-- Opening Marker --

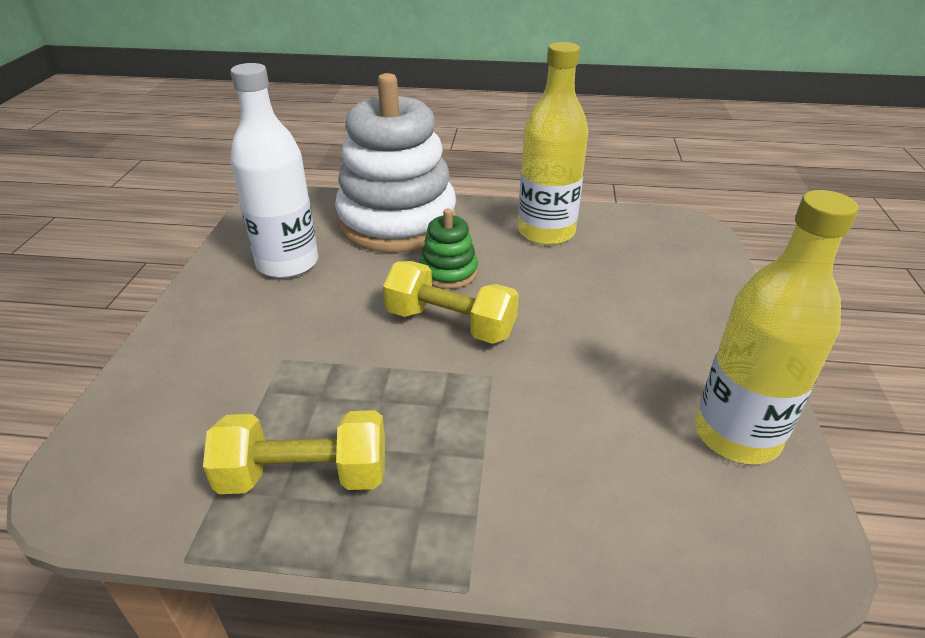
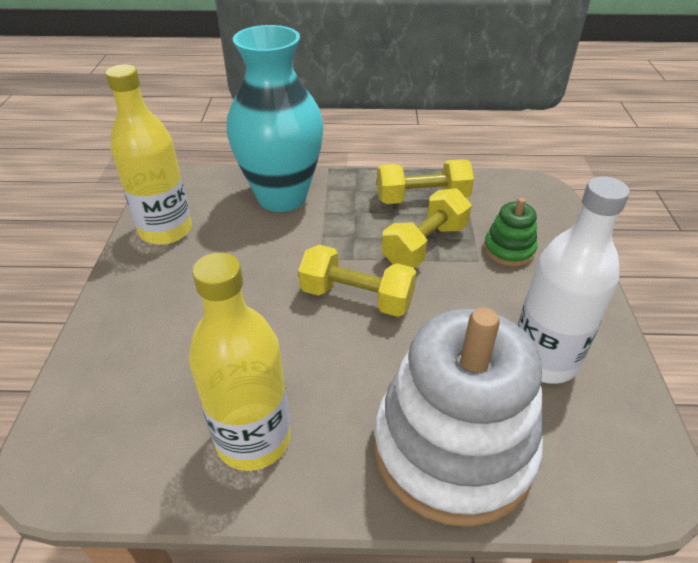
camera: 175 degrees right, 5 degrees up
(342, 384) = (425, 245): none -> yellow dumbbell
(448, 272) = (368, 358): green stacking toy -> green stacking toy (508, 250)
(561, 498) = (282, 197): none -> turquoise vase

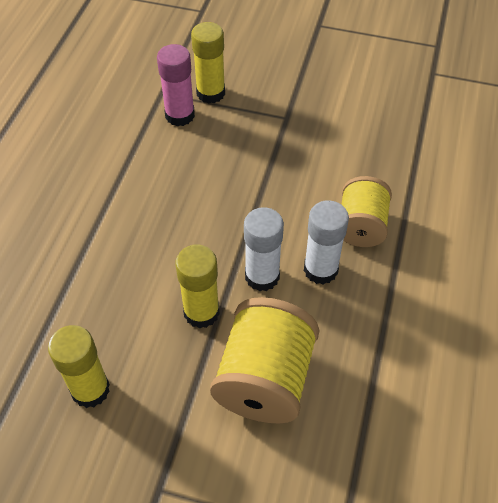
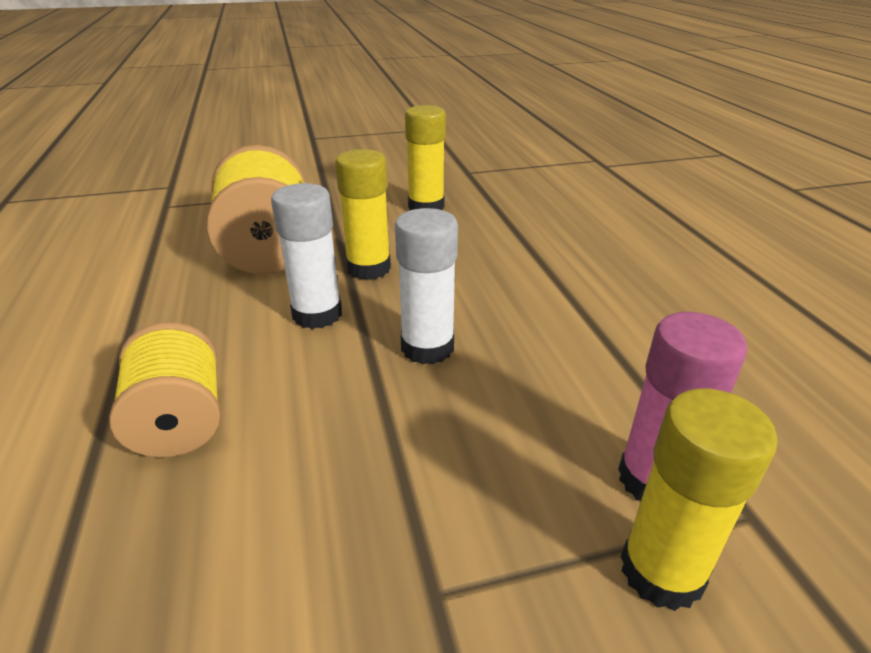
camera: 150 degrees right, 20 degrees down
(320, 269) = (236, 346): white glue stick -> white glue stick (427, 347)

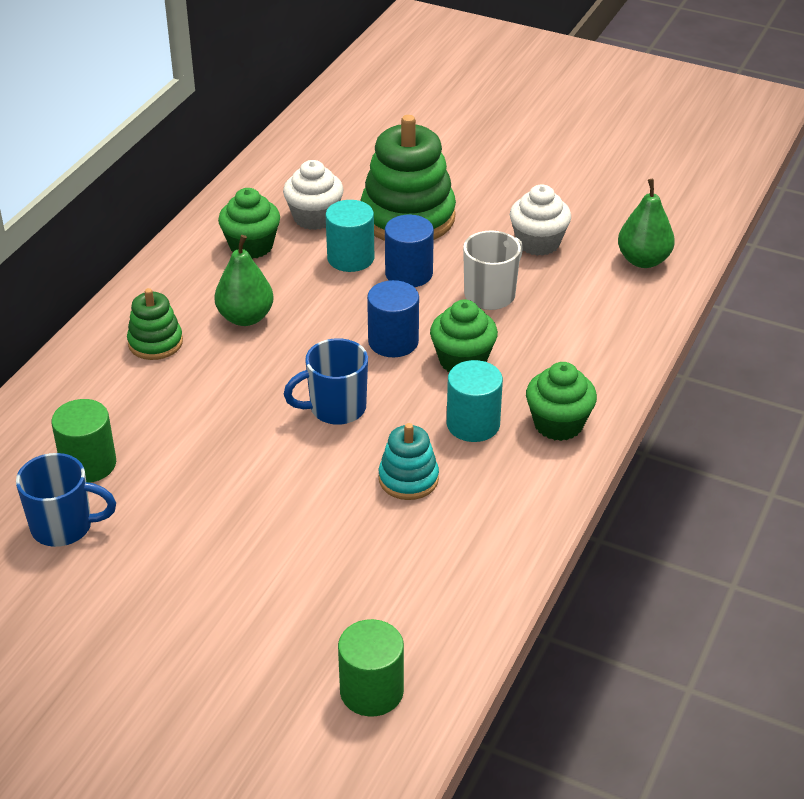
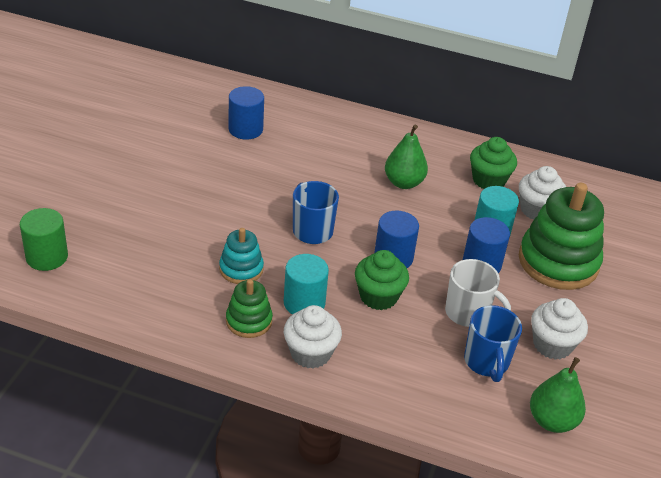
camera: 80 degrees right, 0 degrees up
(64, 527) = (191, 126): blue mug -> blue mug (486, 362)
(88, 464) = (245, 129): green cylinder -> blue cylinder
(155, 342) = (367, 145): green stacking toy -> green stacking toy (249, 321)
(558, 424) = (310, 353): green cupcake -> white cupcake

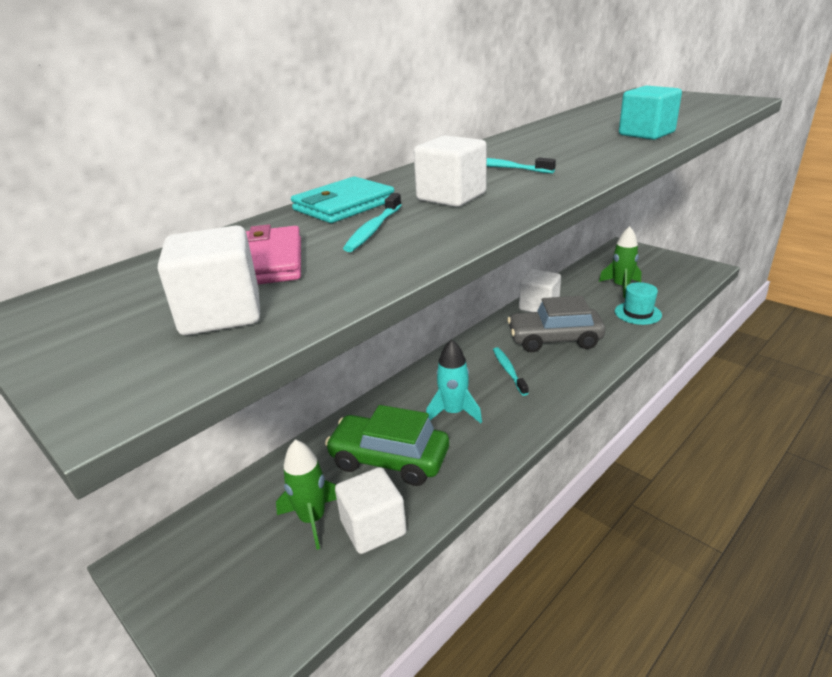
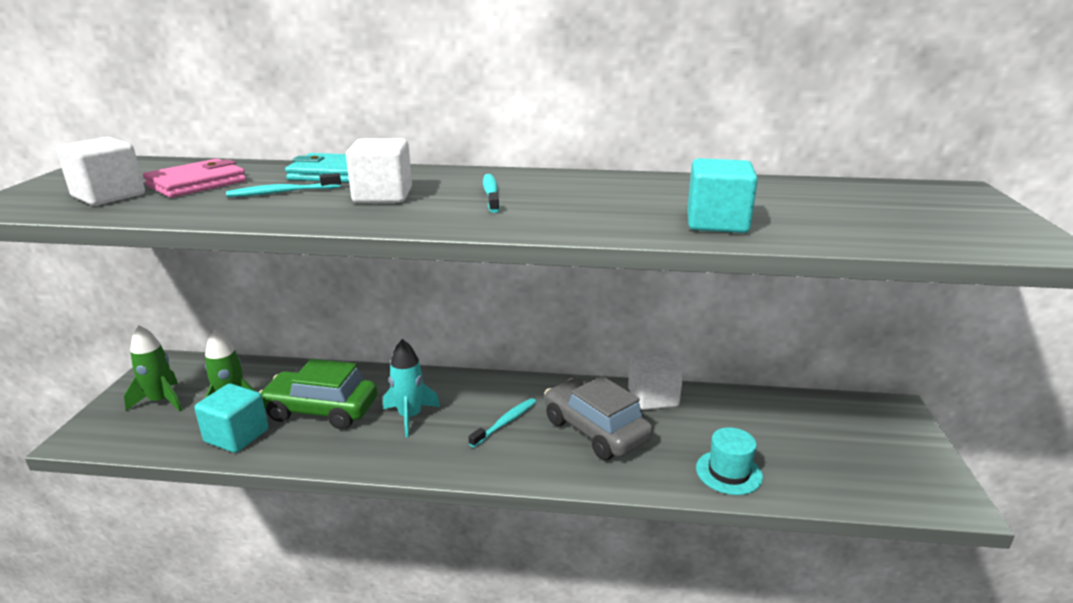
camera: 50 degrees right, 5 degrees down
(373, 527) = (237, 436): white cube -> turquoise cube
(389, 459) = (321, 410): green car -> green car turned 60 degrees counterclockwise
(621, 286) = (780, 440): green rocket -> green rocket (161, 401)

-- Closing Marker --

The answer should consist of every line above in which "down" appears.

Expected answer –
camera: 150 degrees right, 20 degrees down
camera: 50 degrees right, 5 degrees down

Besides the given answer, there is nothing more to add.